**Image sets with object changes:**
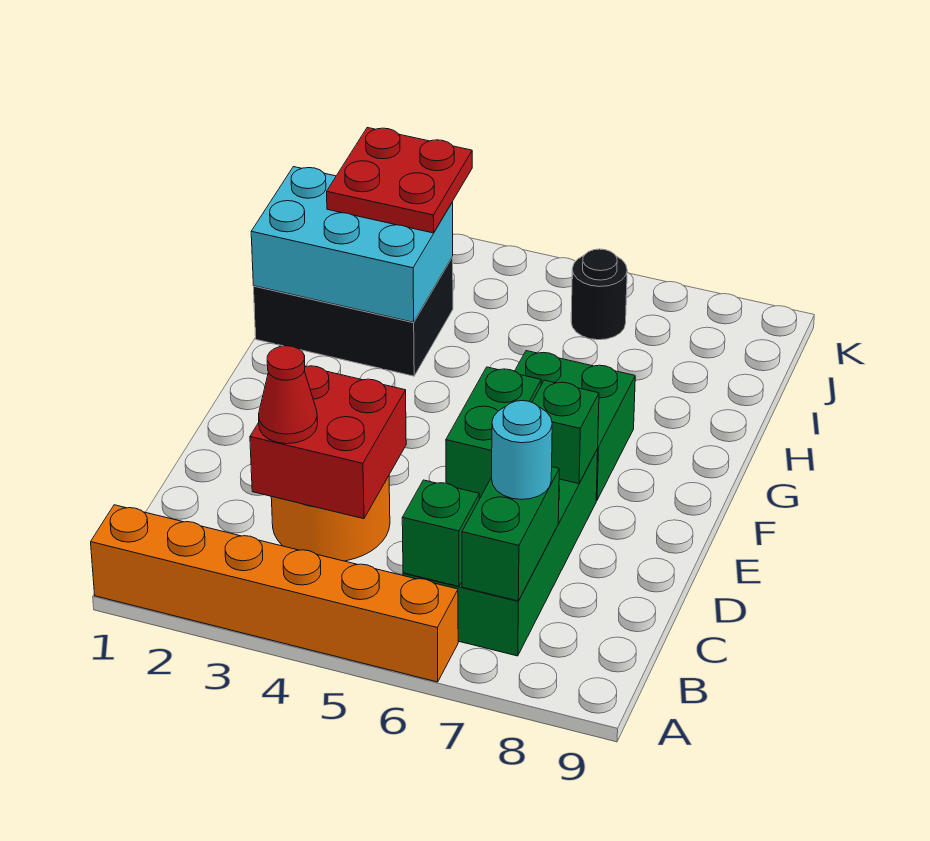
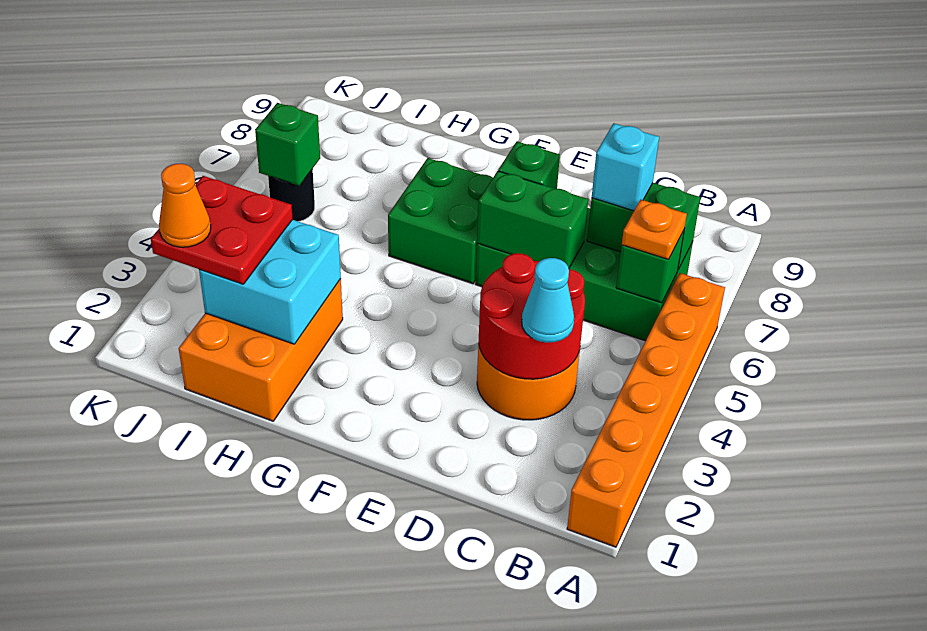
none -> orange plate B6 level 3
red brick C3:D4 level 2 -> red round brick C3:D4 level 2
red cone C3 level 3 -> cyan cone C3 level 3
cyan round brick C7 level 3 -> cyan brick C7 level 3
black brick H1:I3 level 1 -> orange brick H1:I3 level 1
cyan brick H1:I3 level 2 -> cyan brick H2:I3 level 2
none -> orange cone J2 level 4
none -> green brick J6 level 2

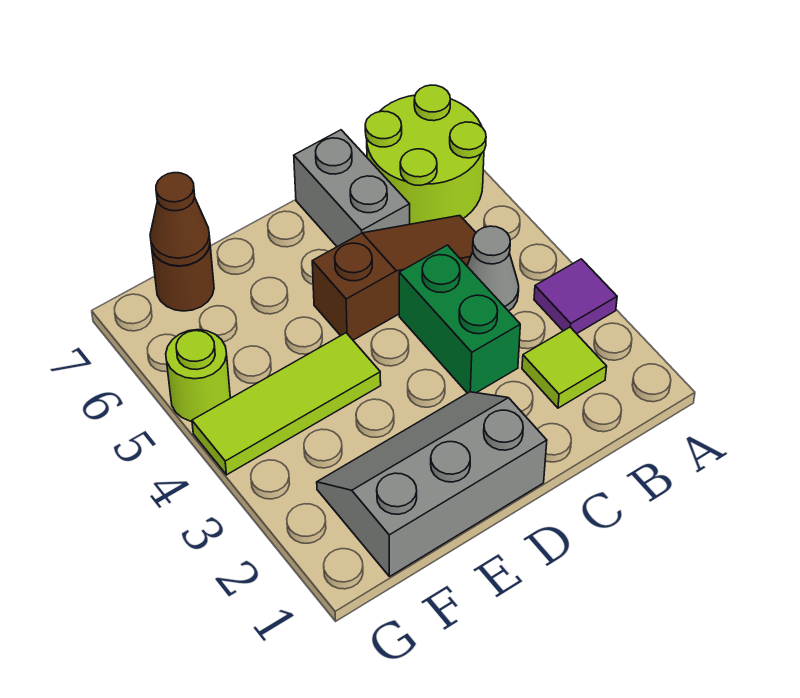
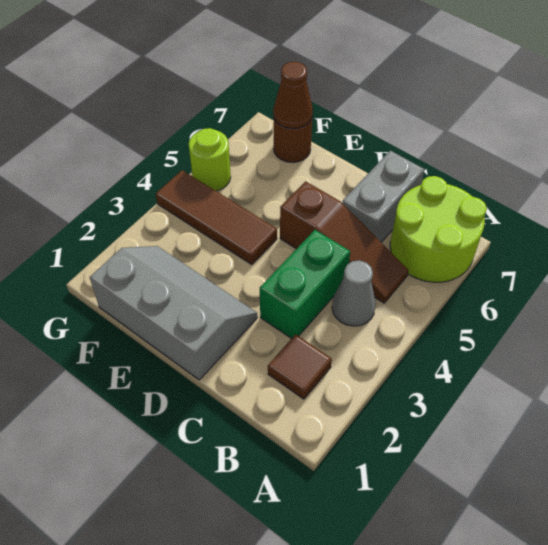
purple tile A3 level 1 -> none
lime tile B2 level 1 -> brown tile B2 level 1
lime tile E4:G4 level 1 -> brown tile E4:G4 level 1

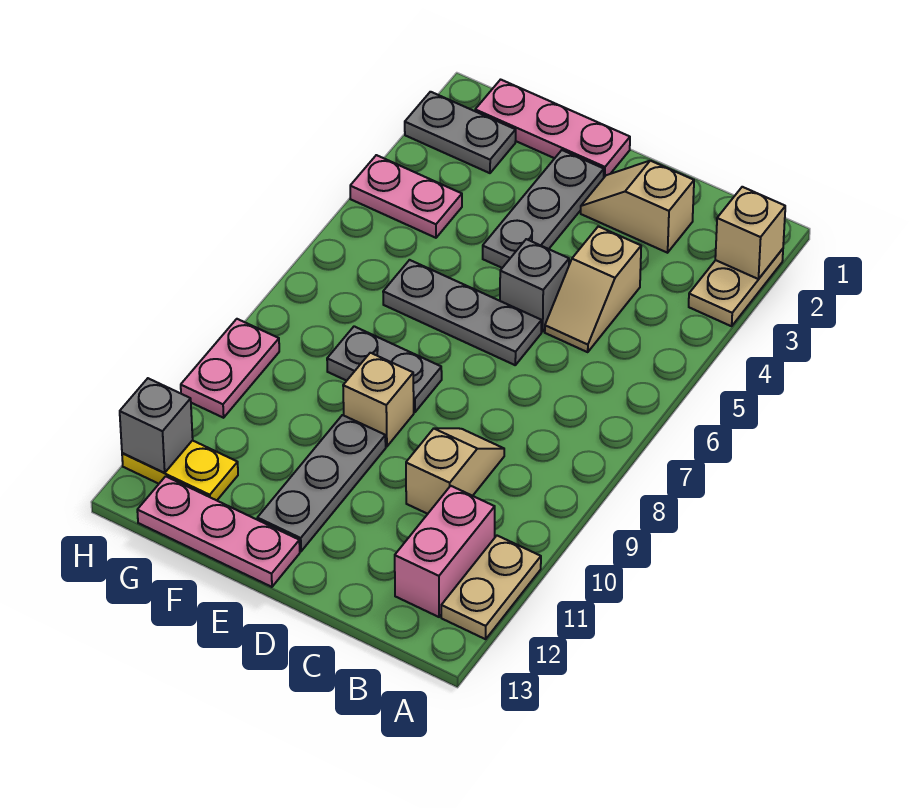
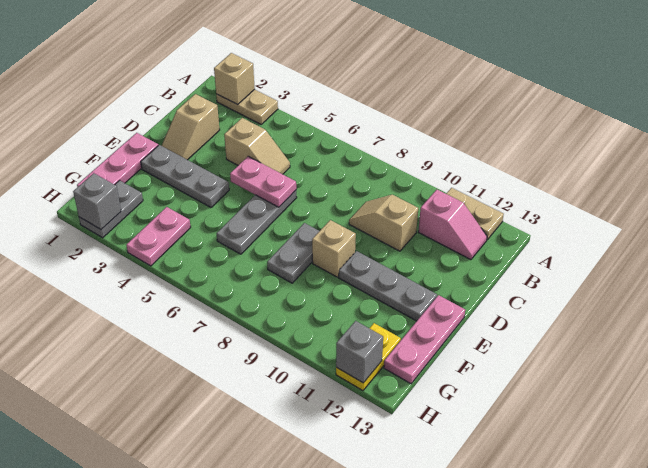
pink brick B11:B12 level 1 -> pink slope B11:B12 level 1 top 11
grey brick D5 level 1 -> grey brick H2 level 2
pink plate H9:H10 level 1 -> pink plate D5:D6 level 2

**PROBLEM DETAILS:** Once the line containing "cyan brick H1:I3" is found, transcribe it and every line after it to the end of the records, exactly and with no pictures.

**RESULT BELOW:**
cyan brick H1:I3 level 2 -> cyan brick H2:I3 level 2
none -> orange cone J2 level 4
none -> green brick J6 level 2

purple tile A3 level 1 -> none
lime tile B2 level 1 -> brown tile B2 level 1
lime tile E4:G4 level 1 -> brown tile E4:G4 level 1

pink brick B11:B12 level 1 -> pink slope B11:B12 level 1 top 11
grey brick D5 level 1 -> grey brick H2 level 2
pink plate H9:H10 level 1 -> pink plate D5:D6 level 2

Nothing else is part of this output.